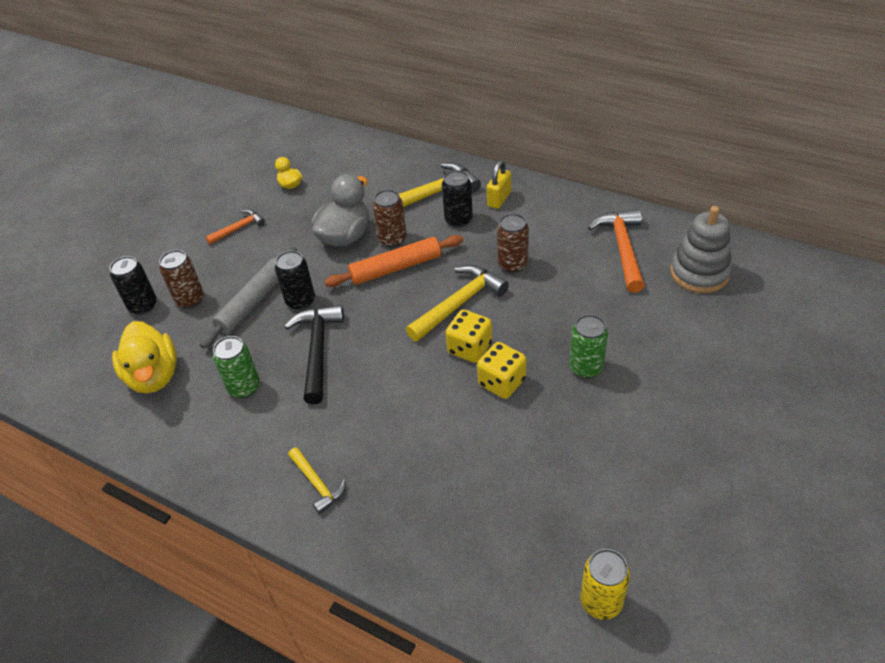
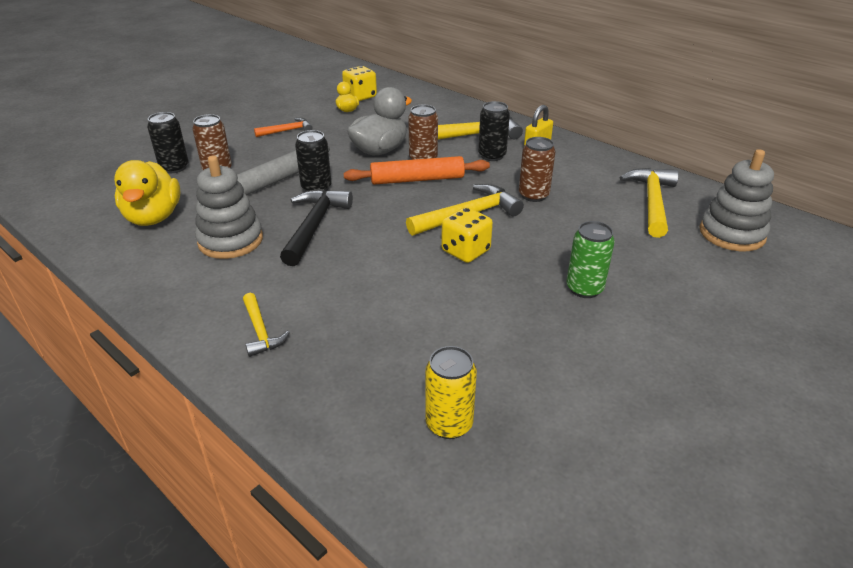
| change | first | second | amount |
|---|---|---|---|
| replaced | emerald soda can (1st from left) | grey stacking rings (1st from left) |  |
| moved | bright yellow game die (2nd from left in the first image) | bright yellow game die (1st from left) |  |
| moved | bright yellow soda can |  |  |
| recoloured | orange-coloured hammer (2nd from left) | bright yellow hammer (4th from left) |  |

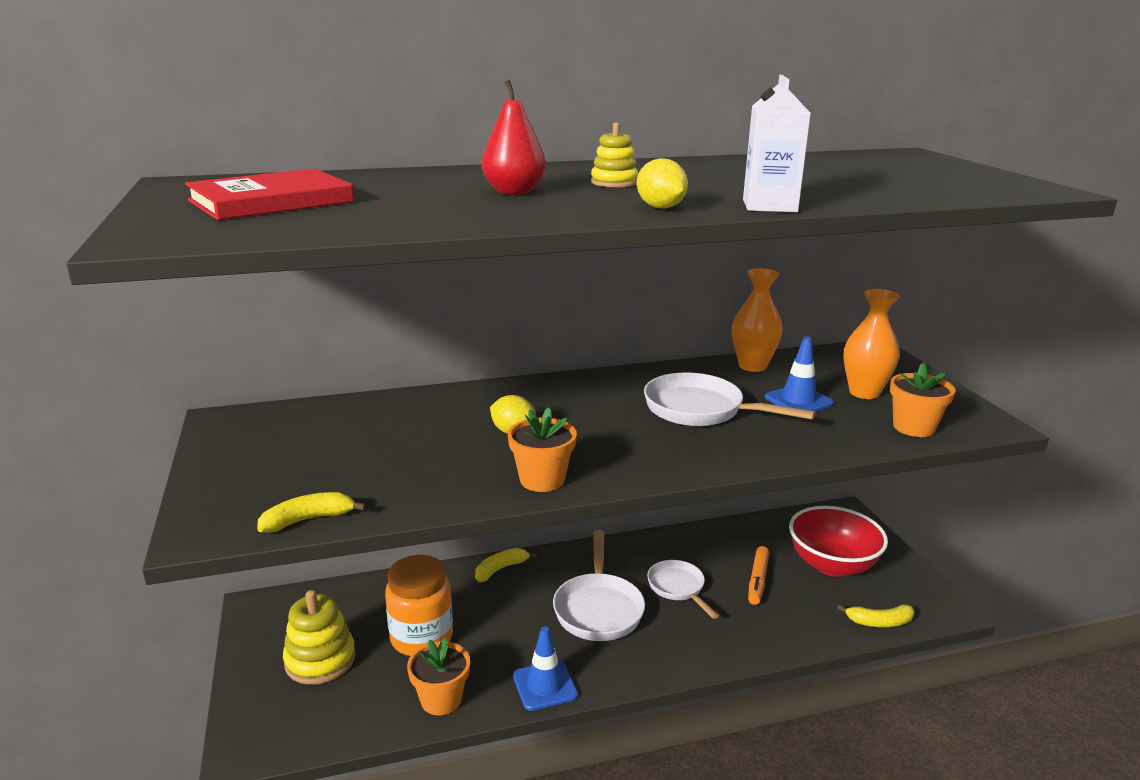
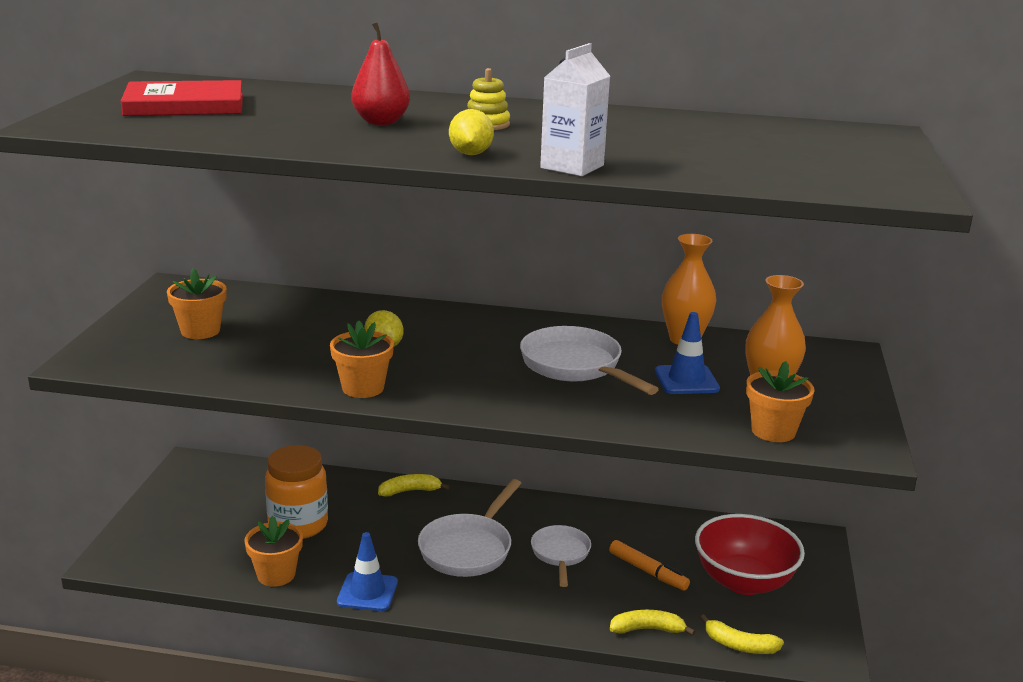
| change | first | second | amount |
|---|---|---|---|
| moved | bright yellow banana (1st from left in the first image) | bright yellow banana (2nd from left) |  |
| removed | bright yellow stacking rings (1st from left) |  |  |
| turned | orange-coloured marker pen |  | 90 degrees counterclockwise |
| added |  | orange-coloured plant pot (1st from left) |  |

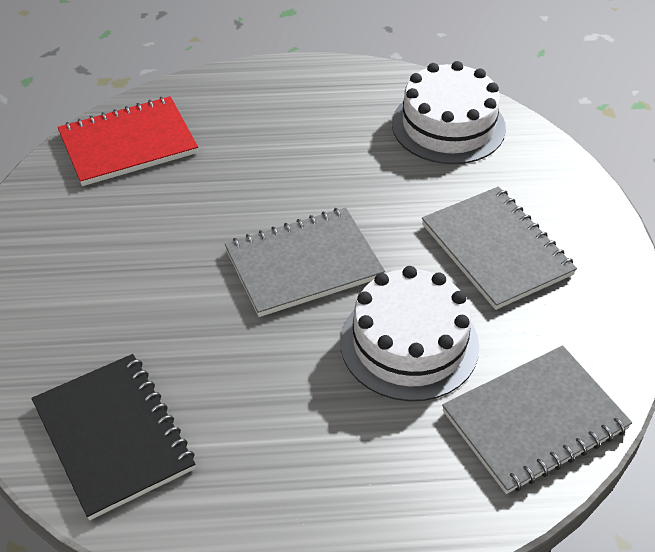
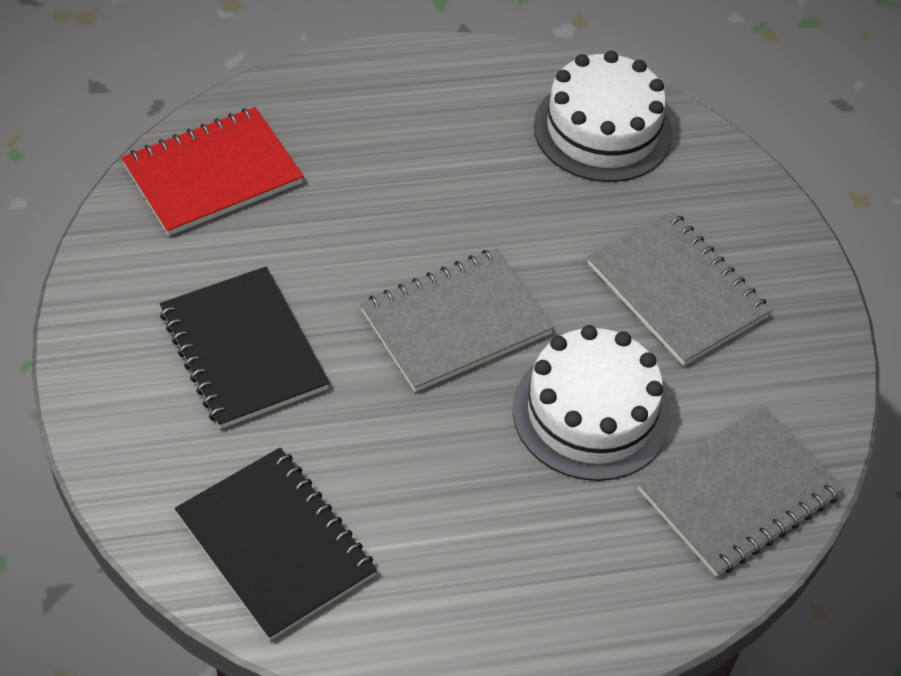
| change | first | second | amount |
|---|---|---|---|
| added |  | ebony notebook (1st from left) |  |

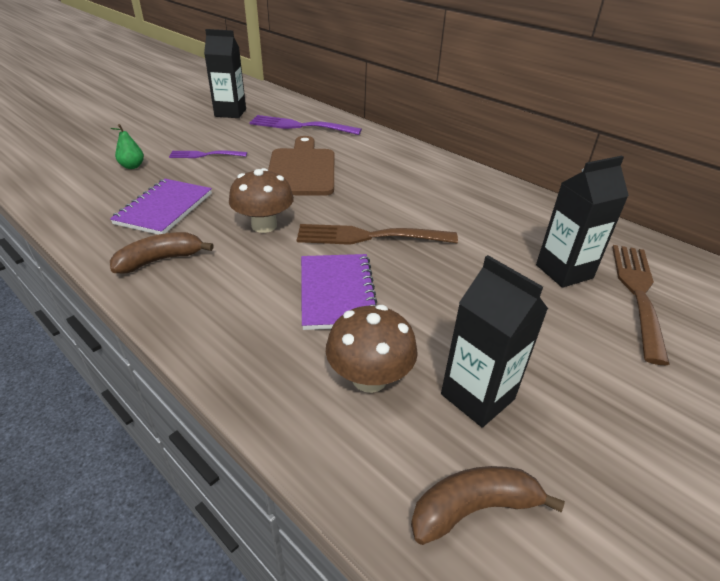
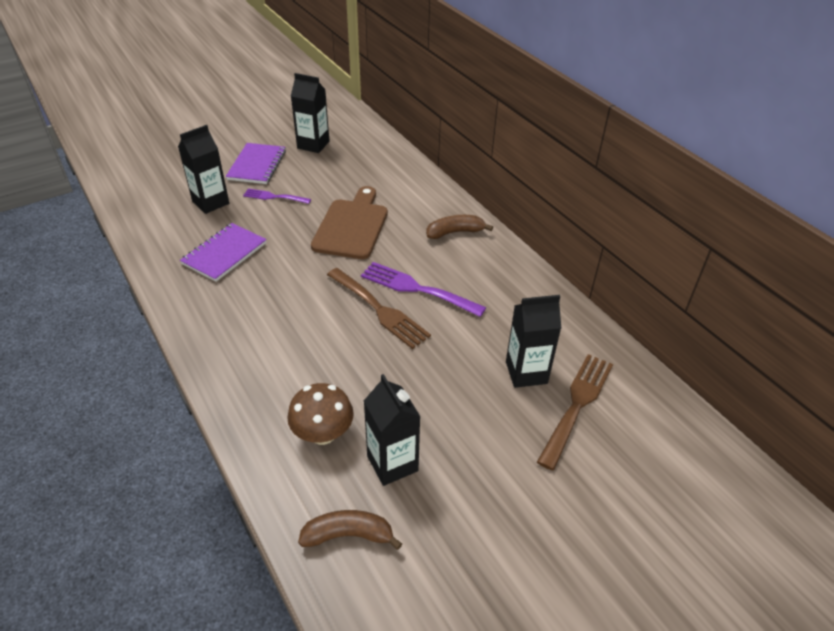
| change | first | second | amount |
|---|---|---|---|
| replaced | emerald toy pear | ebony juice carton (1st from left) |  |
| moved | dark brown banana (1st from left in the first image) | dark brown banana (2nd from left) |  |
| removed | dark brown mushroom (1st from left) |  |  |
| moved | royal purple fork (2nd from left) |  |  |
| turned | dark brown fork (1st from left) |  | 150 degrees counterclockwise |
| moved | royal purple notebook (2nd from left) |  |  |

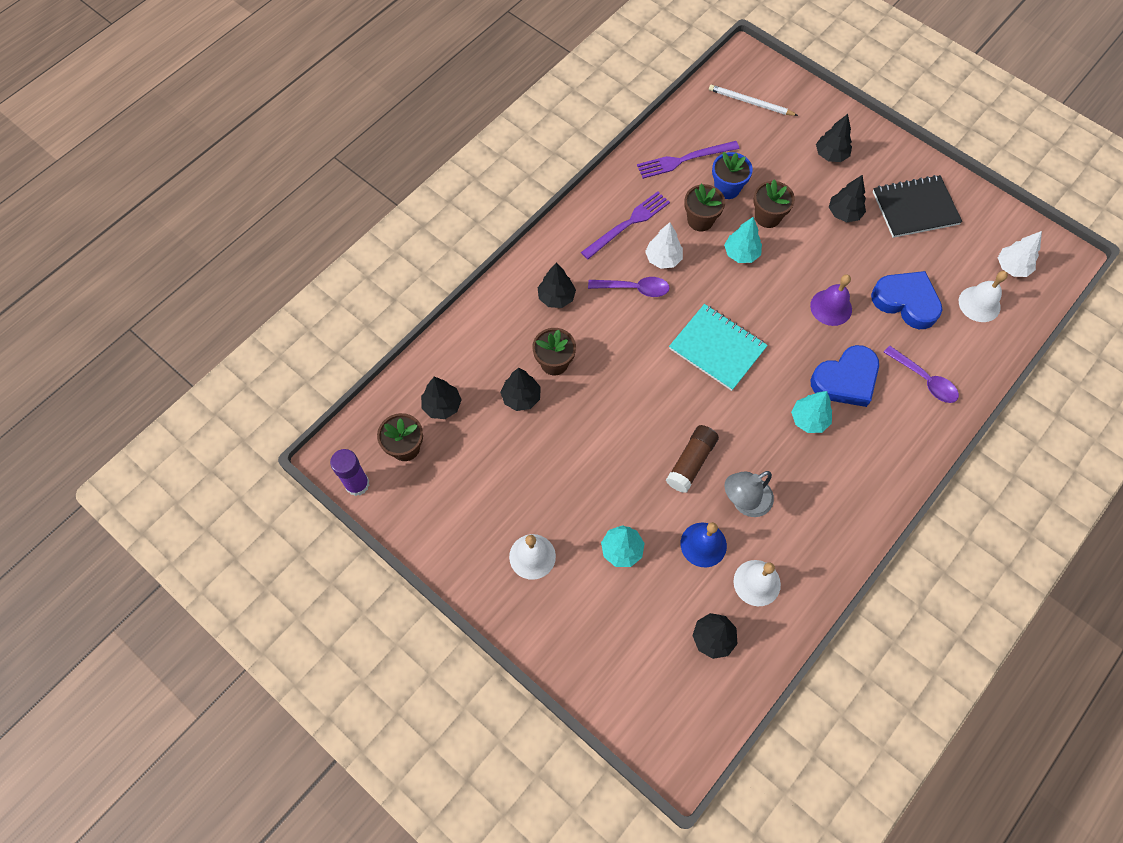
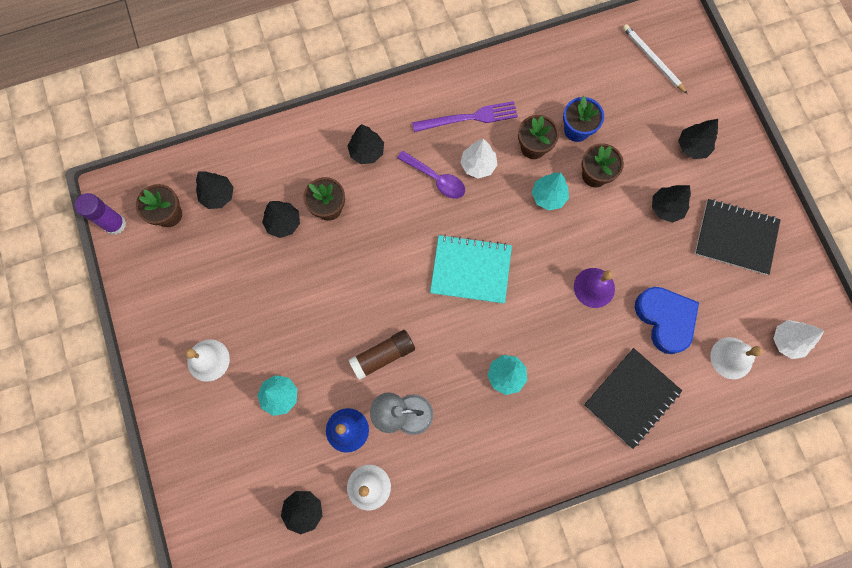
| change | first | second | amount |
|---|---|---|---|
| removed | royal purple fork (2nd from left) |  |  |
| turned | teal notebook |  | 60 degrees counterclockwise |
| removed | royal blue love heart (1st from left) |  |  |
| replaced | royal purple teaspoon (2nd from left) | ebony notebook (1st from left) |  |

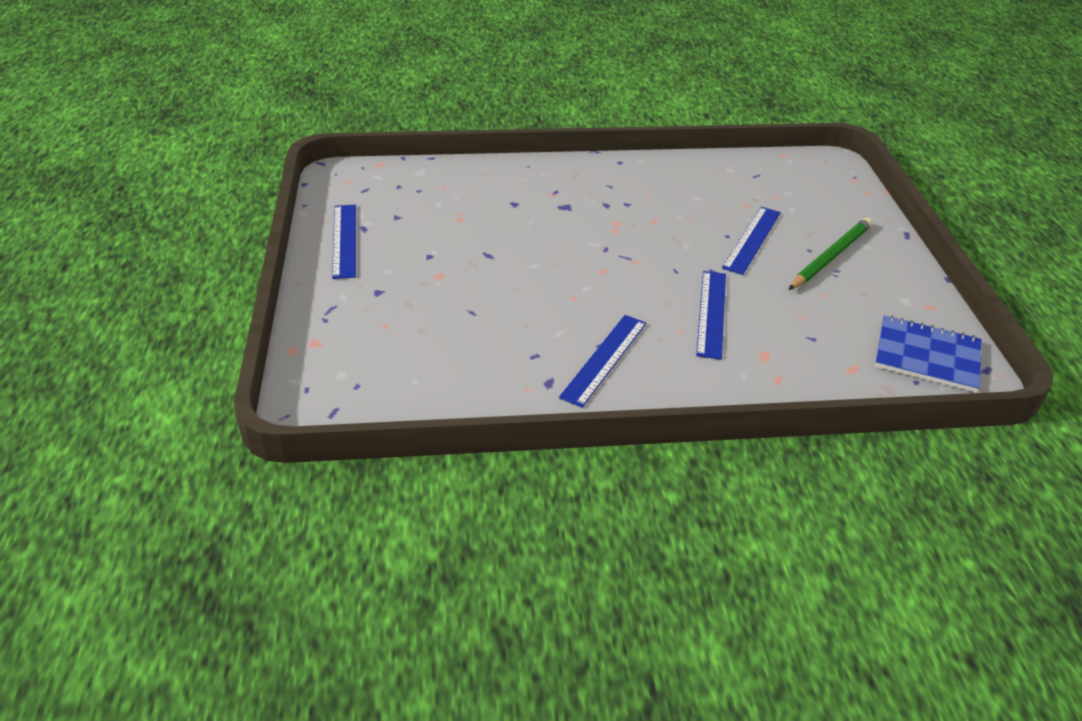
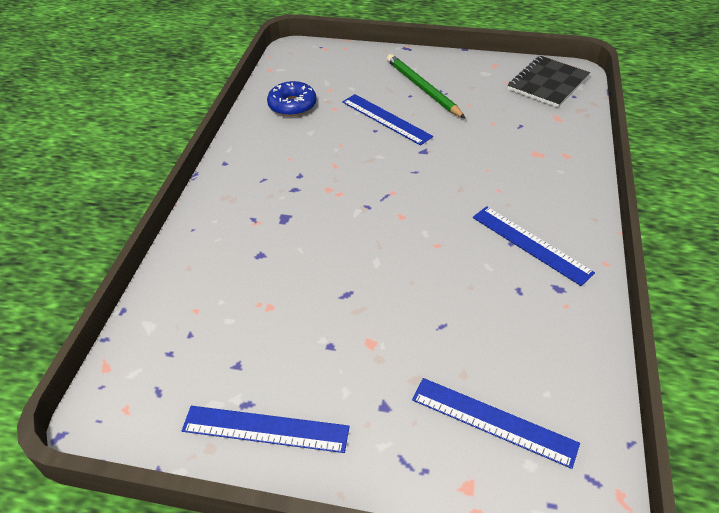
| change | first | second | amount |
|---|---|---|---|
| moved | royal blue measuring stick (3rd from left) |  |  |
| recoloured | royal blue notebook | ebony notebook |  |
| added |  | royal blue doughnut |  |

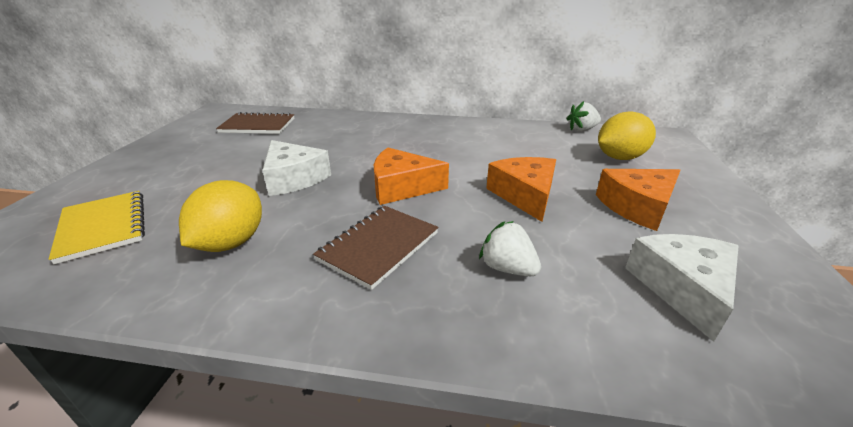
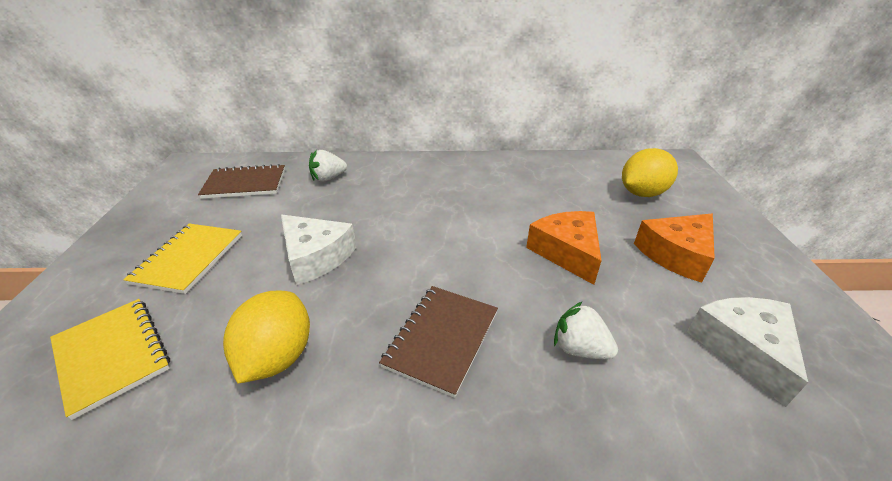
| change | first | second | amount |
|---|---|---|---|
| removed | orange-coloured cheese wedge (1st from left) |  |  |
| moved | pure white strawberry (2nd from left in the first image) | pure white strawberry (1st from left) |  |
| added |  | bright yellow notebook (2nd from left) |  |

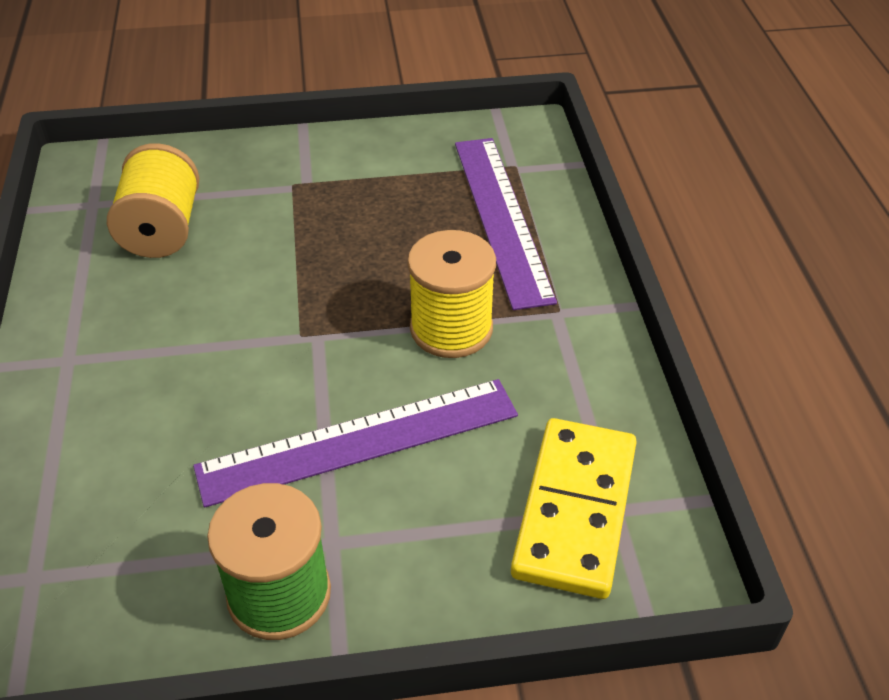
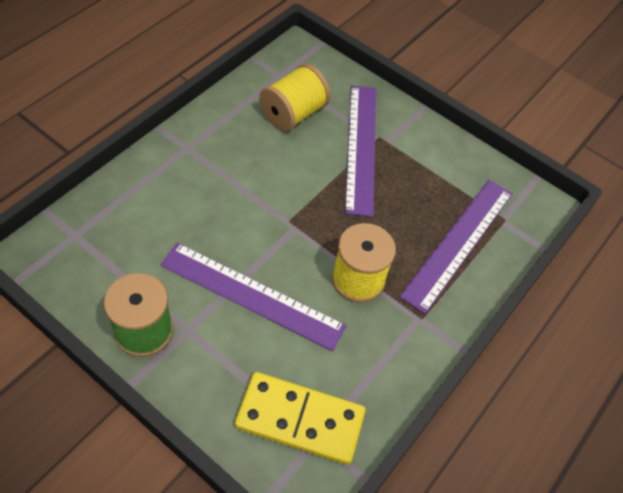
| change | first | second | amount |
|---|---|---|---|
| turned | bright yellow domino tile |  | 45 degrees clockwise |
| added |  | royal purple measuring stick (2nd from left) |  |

┄┄┄┄┄┄┄┄┄┄┄┄┄┄┄┄┄┄┄┄

* [Problem requirements]: From the first line to the last, transcribe the listing exactly; skip the pictures.

* [Task output]:
| change | first | second | amount |
|---|---|---|---|
| replaced | emerald soda can (1st from left) | grey stacking rings (1st from left) |  |
| moved | bright yellow game die (2nd from left in the first image) | bright yellow game die (1st from left) |  |
| moved | bright yellow soda can |  |  |
| recoloured | orange-coloured hammer (2nd from left) | bright yellow hammer (4th from left) |  |

| change | first | second | amount |
|---|---|---|---|
| moved | bright yellow banana (1st from left in the first image) | bright yellow banana (2nd from left) |  |
| removed | bright yellow stacking rings (1st from left) |  |  |
| turned | orange-coloured marker pen |  | 90 degrees counterclockwise |
| added |  | orange-coloured plant pot (1st from left) |  |

| change | first | second | amount |
|---|---|---|---|
| added |  | ebony notebook (1st from left) |  |

| change | first | second | amount |
|---|---|---|---|
| replaced | emerald toy pear | ebony juice carton (1st from left) |  |
| moved | dark brown banana (1st from left in the first image) | dark brown banana (2nd from left) |  |
| removed | dark brown mushroom (1st from left) |  |  |
| moved | royal purple fork (2nd from left) |  |  |
| turned | dark brown fork (1st from left) |  | 150 degrees counterclockwise |
| moved | royal purple notebook (2nd from left) |  |  |

| change | first | second | amount |
|---|---|---|---|
| removed | royal purple fork (2nd from left) |  |  |
| turned | teal notebook |  | 60 degrees counterclockwise |
| removed | royal blue love heart (1st from left) |  |  |
| replaced | royal purple teaspoon (2nd from left) | ebony notebook (1st from left) |  |

| change | first | second | amount |
|---|---|---|---|
| moved | royal blue measuring stick (3rd from left) |  |  |
| recoloured | royal blue notebook | ebony notebook |  |
| added |  | royal blue doughnut |  |

| change | first | second | amount |
|---|---|---|---|
| removed | orange-coloured cheese wedge (1st from left) |  |  |
| moved | pure white strawberry (2nd from left in the first image) | pure white strawberry (1st from left) |  |
| added |  | bright yellow notebook (2nd from left) |  |

| change | first | second | amount |
|---|---|---|---|
| turned | bright yellow domino tile |  | 45 degrees clockwise |
| added |  | royal purple measuring stick (2nd from left) |  |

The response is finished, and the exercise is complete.